▼

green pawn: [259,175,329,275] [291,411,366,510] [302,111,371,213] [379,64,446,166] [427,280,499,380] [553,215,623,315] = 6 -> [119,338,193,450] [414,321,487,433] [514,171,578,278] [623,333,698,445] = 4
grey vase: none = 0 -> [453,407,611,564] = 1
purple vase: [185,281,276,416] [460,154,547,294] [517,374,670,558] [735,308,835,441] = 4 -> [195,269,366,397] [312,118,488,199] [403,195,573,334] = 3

▲
▼

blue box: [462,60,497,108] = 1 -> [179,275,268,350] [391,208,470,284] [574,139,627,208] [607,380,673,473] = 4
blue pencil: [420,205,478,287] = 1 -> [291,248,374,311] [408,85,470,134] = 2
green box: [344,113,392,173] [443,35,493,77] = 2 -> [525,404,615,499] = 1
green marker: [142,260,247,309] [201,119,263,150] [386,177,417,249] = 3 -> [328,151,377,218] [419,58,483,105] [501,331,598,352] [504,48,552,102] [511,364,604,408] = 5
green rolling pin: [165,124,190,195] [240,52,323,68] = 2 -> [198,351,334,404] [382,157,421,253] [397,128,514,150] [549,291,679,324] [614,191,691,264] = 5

▲

#### EXERCISE:
For every line above that includes the string "blue", copy the line.

#### REPLY TO THE EXERCISE:
blue box: [462,60,497,108] = 1 -> [179,275,268,350] [391,208,470,284] [574,139,627,208] [607,380,673,473] = 4
blue pencil: [420,205,478,287] = 1 -> [291,248,374,311] [408,85,470,134] = 2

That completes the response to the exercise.